Source records START
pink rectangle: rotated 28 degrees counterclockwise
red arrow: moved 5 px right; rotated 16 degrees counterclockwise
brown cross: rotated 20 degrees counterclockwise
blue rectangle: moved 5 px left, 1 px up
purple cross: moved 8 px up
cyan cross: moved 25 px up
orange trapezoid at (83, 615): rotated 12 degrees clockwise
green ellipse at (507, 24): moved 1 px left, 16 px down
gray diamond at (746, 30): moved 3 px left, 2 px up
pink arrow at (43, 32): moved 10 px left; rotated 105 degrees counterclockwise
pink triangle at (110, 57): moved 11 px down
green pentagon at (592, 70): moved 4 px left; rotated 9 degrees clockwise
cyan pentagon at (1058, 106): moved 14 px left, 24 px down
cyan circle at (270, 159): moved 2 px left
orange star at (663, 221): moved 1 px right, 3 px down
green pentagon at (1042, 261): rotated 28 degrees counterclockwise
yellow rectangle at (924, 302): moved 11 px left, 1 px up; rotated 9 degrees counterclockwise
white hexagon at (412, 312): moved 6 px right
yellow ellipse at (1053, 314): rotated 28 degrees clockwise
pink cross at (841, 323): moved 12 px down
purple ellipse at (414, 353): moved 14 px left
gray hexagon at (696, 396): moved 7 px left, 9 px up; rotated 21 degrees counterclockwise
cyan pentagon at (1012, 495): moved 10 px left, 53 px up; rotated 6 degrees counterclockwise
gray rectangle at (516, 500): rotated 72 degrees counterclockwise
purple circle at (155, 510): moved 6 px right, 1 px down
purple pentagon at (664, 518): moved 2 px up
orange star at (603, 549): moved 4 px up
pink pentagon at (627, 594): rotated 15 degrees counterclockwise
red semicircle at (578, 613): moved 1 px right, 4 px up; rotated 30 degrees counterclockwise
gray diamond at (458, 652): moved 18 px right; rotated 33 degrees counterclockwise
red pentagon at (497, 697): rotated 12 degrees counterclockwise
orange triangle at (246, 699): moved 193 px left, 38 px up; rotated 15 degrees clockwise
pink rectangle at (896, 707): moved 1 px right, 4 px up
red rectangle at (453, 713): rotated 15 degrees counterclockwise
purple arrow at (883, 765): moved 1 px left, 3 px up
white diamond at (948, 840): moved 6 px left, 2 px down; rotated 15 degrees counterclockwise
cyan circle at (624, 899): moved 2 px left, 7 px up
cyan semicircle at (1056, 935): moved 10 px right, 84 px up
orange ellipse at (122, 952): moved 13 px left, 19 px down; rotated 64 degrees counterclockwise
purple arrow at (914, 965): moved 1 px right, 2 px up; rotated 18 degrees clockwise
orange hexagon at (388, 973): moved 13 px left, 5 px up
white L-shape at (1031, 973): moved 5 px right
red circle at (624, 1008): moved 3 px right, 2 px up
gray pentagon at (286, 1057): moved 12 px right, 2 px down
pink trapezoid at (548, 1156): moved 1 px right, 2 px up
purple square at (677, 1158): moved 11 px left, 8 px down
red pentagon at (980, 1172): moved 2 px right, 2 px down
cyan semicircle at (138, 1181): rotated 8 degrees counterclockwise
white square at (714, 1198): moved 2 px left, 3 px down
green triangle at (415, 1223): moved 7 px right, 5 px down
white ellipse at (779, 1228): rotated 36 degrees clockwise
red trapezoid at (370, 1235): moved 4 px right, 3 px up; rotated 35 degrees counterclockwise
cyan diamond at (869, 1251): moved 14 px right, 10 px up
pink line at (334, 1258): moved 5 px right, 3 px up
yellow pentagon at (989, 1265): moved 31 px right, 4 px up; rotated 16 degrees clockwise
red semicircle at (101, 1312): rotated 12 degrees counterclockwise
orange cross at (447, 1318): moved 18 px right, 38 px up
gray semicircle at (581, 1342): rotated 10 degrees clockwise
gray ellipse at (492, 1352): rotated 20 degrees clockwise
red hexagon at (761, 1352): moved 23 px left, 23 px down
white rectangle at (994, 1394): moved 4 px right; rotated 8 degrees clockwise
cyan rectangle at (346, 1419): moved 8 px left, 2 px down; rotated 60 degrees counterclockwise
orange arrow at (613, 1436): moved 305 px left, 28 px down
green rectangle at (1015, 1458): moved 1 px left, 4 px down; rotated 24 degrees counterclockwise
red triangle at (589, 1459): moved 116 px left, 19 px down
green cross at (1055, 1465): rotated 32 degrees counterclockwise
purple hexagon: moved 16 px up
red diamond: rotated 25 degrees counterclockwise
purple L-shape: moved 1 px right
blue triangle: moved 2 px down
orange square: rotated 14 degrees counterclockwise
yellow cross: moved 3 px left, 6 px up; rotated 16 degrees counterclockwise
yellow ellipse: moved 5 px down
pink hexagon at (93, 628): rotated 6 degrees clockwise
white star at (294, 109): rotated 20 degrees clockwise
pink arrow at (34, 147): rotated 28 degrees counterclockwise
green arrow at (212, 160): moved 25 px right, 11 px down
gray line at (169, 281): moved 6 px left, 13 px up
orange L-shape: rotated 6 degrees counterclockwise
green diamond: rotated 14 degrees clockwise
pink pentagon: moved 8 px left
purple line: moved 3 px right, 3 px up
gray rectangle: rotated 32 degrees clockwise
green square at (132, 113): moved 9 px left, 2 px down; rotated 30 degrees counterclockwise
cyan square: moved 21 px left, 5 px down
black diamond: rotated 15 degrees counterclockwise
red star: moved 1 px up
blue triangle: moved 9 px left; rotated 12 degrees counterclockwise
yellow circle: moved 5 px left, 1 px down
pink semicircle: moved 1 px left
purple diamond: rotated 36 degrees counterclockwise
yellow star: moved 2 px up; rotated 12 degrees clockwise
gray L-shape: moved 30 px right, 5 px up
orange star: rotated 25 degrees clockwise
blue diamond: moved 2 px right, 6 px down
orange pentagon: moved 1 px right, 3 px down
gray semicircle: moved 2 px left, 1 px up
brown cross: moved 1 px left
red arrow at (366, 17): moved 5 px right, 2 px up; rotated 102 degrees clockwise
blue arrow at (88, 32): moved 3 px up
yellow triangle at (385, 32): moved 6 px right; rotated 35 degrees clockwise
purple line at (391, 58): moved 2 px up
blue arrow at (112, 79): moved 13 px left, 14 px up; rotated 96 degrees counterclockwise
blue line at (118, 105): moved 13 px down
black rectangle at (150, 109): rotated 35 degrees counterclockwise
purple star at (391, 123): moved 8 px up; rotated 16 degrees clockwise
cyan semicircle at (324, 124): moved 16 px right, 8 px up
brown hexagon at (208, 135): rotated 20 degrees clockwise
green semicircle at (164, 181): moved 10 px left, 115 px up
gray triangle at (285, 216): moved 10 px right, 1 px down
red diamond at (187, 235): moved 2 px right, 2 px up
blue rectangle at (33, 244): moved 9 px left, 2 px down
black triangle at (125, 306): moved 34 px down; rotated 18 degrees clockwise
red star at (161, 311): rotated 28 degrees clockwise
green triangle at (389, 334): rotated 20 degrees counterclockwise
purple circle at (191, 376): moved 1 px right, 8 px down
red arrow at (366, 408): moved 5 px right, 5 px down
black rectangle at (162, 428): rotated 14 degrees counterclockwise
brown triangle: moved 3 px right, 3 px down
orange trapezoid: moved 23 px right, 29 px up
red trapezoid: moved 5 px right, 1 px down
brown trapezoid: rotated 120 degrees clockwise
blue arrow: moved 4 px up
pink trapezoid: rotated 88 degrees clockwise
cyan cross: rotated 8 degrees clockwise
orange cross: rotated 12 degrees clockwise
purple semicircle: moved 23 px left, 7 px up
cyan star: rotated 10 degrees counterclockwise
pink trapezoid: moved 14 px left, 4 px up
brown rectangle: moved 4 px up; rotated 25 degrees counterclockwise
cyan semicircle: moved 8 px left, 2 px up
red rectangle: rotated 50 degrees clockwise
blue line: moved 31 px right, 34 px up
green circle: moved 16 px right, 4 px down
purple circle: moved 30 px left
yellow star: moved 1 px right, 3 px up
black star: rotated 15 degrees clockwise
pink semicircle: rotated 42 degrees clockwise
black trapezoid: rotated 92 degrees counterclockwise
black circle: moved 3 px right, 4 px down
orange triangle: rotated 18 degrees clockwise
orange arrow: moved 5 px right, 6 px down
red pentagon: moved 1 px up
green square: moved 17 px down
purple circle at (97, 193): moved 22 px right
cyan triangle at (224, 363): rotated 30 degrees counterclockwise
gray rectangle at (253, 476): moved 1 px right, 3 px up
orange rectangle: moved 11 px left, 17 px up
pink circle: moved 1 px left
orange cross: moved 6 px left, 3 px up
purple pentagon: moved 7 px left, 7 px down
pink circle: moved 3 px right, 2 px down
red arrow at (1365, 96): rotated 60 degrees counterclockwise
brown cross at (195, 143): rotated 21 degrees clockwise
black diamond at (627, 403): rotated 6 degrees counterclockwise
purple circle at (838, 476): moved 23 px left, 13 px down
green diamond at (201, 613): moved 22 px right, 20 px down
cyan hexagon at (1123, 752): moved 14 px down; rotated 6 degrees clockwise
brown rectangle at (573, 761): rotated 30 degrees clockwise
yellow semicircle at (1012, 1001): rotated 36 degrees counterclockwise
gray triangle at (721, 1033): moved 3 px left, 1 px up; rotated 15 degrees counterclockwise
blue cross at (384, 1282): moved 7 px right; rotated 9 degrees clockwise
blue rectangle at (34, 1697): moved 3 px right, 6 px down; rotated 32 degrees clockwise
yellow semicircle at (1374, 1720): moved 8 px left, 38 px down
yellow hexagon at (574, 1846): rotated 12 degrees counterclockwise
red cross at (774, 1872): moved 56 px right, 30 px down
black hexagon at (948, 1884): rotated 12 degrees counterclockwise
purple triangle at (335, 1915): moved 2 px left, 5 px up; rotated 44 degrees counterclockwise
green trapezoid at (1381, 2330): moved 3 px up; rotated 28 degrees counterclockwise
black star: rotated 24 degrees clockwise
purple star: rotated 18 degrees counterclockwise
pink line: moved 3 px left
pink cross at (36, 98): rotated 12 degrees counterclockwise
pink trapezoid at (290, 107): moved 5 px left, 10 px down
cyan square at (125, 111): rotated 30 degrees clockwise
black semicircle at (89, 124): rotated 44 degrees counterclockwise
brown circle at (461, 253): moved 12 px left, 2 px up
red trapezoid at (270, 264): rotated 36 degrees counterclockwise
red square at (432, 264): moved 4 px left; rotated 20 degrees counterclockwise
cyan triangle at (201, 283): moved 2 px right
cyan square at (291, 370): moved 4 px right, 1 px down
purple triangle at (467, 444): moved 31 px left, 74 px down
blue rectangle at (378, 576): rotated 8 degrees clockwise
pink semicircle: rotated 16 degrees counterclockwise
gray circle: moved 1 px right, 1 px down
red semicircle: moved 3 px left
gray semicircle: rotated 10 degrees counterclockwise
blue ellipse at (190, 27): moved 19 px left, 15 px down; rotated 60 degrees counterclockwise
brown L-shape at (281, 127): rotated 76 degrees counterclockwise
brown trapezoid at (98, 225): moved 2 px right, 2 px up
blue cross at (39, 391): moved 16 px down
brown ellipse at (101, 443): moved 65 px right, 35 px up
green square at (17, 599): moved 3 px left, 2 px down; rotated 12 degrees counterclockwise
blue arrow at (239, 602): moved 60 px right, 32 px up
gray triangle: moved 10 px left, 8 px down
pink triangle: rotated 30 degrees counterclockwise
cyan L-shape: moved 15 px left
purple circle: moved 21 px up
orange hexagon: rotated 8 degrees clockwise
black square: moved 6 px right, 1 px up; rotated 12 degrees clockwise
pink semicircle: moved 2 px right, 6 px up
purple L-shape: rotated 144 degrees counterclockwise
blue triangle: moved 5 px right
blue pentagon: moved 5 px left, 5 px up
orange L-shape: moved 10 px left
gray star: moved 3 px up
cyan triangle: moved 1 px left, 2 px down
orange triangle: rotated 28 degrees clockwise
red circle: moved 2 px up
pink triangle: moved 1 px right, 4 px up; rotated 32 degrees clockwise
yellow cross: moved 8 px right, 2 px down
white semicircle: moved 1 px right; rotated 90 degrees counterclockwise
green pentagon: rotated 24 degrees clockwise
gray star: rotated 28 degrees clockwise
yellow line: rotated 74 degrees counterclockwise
Source records END
*The problem:*
From the material above, set down exactly the lines between the line holding "red diamond at" and the line holding "green triangle at (389, 334): rotated", inclusive. Include nothing else.

*Solution below:*
red diamond at (187, 235): moved 2 px right, 2 px up
blue rectangle at (33, 244): moved 9 px left, 2 px down
black triangle at (125, 306): moved 34 px down; rotated 18 degrees clockwise
red star at (161, 311): rotated 28 degrees clockwise
green triangle at (389, 334): rotated 20 degrees counterclockwise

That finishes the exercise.